▸ TASK INPUTS:
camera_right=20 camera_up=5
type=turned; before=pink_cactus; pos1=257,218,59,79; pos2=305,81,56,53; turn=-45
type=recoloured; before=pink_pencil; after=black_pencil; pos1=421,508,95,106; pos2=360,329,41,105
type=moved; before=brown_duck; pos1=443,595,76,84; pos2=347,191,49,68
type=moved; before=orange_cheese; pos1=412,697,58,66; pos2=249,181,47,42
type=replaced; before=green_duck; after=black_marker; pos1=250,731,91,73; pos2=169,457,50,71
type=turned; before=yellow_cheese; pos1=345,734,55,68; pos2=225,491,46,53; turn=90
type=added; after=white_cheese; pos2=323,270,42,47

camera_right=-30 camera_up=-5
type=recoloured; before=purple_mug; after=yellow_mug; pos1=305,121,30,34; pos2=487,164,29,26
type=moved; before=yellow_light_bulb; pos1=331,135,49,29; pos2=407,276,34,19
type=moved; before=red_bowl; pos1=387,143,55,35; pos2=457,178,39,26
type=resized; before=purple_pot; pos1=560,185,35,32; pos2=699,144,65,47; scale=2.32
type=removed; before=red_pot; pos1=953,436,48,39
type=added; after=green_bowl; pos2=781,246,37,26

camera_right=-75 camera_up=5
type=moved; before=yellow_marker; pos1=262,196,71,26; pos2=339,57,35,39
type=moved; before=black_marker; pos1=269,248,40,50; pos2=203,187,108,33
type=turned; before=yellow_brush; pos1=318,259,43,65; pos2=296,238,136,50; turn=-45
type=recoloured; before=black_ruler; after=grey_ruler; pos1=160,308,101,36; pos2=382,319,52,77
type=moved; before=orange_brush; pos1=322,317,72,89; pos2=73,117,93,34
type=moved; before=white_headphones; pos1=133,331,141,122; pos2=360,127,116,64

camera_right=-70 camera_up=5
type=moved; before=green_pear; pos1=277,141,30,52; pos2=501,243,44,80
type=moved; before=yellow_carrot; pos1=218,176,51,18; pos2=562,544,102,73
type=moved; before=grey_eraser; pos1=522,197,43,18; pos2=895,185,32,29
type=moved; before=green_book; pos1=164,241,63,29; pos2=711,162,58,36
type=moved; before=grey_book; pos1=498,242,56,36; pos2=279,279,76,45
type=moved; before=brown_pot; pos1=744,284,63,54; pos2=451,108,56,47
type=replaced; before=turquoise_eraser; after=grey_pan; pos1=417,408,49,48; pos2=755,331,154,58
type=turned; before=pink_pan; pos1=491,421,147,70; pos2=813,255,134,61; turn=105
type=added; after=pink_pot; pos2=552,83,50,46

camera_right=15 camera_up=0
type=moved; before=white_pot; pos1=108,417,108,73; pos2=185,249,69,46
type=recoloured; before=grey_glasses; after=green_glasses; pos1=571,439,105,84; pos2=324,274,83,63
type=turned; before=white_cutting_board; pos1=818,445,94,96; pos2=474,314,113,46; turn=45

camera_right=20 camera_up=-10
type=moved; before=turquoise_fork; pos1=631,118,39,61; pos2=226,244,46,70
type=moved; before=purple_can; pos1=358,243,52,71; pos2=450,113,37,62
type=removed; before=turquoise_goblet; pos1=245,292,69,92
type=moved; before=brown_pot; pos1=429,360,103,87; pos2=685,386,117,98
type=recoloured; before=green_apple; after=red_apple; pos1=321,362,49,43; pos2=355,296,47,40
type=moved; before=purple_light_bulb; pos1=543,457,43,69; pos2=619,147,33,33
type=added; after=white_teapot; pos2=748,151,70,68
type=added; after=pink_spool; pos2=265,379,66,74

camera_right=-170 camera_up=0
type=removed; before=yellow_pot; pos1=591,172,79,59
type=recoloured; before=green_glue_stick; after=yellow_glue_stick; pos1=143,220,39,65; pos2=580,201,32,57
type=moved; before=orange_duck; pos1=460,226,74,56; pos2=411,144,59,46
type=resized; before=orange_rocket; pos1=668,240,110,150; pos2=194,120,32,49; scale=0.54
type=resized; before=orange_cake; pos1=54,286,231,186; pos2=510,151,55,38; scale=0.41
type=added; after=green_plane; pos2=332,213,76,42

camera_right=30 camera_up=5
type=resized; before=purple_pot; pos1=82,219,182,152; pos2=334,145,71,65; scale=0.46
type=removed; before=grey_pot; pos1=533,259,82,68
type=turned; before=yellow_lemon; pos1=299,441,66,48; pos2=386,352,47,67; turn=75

▸ ACTIVITY: From the first line of the data above through the line containing "type=recoloured; before=pink_pencil; after=black_pencil;", repeat each line exactly, and add nothing.

▸ ANSWER SPACE:
camera_right=20 camera_up=5
type=turned; before=pink_cactus; pos1=257,218,59,79; pos2=305,81,56,53; turn=-45
type=recoloured; before=pink_pencil; after=black_pencil; pos1=421,508,95,106; pos2=360,329,41,105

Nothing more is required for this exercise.